Short exercise
Write out each line of the listing below that contains the string "place", paying attention to uppercase and lowercase.

== == ==

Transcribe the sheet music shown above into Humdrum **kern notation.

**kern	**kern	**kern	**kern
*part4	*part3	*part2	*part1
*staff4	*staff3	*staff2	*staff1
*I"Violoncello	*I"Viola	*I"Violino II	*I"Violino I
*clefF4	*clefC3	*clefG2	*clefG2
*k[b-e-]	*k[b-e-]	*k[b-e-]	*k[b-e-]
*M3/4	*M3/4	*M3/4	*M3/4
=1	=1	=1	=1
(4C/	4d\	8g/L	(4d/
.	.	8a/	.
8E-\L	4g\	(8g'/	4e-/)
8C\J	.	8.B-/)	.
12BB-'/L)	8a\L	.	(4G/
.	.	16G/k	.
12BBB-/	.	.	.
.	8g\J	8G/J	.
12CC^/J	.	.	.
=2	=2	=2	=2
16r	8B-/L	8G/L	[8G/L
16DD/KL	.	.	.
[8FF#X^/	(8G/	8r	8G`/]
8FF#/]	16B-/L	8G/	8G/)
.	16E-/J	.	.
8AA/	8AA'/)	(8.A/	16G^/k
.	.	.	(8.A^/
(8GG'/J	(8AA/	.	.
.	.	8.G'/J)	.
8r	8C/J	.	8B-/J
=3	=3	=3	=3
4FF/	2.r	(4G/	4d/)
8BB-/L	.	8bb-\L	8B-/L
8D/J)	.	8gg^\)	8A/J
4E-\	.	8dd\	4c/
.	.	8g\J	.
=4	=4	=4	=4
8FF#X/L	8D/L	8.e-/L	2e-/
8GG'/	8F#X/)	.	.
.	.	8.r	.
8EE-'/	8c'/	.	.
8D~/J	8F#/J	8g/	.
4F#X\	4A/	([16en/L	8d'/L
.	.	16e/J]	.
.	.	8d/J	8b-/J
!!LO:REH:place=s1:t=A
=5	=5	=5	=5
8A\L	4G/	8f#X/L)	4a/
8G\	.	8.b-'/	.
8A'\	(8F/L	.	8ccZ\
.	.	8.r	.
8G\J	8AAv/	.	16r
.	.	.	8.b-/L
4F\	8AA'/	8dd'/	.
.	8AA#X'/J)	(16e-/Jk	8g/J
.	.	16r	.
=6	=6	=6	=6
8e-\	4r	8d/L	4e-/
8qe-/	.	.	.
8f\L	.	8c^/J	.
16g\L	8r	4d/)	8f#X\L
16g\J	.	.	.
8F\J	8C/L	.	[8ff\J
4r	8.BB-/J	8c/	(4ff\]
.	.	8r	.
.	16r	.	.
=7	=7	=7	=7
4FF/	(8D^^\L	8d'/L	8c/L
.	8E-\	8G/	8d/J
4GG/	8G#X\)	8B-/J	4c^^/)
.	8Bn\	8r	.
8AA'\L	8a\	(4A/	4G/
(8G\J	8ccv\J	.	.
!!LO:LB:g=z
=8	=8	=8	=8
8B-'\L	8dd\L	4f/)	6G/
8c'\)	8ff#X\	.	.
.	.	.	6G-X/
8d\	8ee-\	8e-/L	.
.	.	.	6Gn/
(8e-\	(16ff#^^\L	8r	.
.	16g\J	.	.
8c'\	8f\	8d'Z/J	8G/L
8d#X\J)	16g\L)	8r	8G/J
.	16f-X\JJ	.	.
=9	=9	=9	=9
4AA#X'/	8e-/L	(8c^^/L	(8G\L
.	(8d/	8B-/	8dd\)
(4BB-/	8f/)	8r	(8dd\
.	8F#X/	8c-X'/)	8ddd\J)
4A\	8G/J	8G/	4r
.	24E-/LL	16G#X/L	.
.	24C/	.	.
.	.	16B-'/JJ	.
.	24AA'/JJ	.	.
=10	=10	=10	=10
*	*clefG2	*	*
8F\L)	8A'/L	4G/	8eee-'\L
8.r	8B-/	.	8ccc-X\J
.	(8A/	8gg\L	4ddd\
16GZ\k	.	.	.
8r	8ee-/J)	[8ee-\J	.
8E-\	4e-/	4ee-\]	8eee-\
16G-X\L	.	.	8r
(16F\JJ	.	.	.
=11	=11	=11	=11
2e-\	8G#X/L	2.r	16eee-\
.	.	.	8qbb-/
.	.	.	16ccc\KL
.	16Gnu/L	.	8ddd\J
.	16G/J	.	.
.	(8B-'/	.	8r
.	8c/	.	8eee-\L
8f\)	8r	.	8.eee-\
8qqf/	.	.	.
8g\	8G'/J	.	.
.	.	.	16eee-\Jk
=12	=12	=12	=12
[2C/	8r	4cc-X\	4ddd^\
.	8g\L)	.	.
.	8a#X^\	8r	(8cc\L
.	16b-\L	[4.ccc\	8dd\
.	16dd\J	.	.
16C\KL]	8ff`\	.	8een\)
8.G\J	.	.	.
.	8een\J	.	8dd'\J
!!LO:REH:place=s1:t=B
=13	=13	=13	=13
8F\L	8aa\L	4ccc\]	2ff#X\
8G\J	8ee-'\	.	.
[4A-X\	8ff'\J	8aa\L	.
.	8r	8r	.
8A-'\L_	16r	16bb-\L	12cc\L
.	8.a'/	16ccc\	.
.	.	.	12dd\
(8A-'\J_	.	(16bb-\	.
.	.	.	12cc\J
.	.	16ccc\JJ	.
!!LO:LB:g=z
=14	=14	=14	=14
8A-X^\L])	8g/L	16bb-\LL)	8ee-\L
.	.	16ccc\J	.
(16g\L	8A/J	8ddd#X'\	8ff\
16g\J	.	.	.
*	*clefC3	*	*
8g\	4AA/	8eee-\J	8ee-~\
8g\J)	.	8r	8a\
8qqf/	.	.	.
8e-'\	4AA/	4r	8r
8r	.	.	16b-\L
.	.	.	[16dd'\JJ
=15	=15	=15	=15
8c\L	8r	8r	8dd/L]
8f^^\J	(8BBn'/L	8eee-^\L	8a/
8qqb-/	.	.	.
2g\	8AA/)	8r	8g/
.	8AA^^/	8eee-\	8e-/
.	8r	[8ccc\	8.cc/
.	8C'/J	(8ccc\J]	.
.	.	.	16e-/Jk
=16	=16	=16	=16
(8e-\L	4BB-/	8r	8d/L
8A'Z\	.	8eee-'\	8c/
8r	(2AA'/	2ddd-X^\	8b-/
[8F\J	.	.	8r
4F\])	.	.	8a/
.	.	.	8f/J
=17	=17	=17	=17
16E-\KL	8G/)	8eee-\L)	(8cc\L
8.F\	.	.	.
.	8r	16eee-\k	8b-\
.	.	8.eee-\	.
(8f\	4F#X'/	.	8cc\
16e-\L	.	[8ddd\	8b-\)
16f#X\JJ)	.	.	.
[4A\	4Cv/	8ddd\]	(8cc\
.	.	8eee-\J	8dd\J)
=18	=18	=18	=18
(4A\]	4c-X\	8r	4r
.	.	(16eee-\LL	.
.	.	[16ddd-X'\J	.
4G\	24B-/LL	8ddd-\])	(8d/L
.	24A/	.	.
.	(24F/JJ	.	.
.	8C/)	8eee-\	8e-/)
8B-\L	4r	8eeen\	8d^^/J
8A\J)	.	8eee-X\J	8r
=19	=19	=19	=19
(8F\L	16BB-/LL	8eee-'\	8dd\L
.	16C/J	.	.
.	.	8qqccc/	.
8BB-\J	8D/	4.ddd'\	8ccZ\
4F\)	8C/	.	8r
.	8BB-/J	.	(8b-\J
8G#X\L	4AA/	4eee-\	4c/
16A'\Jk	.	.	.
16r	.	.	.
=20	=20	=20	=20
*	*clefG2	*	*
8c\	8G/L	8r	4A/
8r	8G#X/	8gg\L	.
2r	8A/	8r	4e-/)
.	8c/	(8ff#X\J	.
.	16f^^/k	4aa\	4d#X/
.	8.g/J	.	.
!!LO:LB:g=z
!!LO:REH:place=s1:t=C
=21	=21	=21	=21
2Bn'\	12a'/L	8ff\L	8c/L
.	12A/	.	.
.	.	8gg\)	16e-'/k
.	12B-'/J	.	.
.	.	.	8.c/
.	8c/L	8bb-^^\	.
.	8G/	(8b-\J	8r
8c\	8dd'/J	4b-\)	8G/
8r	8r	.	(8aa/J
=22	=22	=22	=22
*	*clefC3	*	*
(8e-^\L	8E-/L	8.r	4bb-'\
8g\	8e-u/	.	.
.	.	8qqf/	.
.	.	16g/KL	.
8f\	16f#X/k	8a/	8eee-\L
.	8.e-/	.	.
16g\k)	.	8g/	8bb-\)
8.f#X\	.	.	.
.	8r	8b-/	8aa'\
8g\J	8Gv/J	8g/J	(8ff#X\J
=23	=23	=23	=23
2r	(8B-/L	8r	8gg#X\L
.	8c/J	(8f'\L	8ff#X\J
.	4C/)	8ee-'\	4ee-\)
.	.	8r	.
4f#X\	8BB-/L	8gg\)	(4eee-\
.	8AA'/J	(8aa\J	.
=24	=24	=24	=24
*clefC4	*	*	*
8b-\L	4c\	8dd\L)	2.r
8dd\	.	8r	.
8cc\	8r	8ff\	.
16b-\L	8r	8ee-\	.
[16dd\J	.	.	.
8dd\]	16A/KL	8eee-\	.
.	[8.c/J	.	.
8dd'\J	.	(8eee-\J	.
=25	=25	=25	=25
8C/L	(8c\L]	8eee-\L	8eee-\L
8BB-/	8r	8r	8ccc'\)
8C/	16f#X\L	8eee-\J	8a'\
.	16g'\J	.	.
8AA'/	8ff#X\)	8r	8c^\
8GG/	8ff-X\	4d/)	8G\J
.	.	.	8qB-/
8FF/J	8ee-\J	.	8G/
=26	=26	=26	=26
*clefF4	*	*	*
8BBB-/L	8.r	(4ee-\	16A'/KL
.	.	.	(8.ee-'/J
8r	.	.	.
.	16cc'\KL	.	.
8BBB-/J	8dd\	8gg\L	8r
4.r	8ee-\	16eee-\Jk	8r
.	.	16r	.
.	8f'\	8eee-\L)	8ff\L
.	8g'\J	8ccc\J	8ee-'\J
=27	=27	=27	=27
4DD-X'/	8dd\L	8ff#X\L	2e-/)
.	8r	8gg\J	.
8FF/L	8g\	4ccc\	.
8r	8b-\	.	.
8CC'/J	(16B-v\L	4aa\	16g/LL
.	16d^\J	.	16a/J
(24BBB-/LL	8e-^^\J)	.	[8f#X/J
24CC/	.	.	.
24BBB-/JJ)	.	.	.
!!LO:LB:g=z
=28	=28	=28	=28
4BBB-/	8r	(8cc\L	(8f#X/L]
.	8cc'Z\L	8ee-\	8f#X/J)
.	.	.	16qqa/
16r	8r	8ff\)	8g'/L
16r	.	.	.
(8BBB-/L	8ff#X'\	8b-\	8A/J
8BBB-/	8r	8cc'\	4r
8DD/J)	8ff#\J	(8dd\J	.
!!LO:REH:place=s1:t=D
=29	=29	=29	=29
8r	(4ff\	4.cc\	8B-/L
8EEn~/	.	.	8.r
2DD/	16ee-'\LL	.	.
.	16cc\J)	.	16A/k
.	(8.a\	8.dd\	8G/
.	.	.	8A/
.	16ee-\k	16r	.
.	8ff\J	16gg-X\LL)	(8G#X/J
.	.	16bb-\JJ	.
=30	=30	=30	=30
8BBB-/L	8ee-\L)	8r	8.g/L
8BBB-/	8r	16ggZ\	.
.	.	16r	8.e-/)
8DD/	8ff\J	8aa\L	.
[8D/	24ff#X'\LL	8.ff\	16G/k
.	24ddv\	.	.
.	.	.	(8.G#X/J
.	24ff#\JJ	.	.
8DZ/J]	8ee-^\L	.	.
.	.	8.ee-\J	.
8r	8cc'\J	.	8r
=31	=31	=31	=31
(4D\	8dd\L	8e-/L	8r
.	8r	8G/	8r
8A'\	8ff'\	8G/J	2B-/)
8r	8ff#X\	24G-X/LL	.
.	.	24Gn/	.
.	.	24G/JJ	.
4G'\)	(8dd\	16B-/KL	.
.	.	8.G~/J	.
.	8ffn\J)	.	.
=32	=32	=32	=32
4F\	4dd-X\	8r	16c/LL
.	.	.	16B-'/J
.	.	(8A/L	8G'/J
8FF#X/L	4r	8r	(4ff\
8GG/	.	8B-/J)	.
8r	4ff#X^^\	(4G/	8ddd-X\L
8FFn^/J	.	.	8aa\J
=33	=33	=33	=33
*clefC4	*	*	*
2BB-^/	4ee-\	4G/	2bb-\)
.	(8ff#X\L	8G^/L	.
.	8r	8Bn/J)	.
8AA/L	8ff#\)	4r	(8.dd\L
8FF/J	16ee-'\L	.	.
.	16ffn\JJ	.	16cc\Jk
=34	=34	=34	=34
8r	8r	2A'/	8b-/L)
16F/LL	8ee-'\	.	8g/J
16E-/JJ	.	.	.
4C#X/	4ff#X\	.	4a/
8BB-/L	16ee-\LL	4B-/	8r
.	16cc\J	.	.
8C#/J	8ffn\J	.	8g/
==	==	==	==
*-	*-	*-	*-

== == ==

Solution for this exercise
!!LO:REH:place=s1:t=A
!!LO:REH:place=s1:t=B
!!LO:REH:place=s1:t=C
!!LO:REH:place=s1:t=D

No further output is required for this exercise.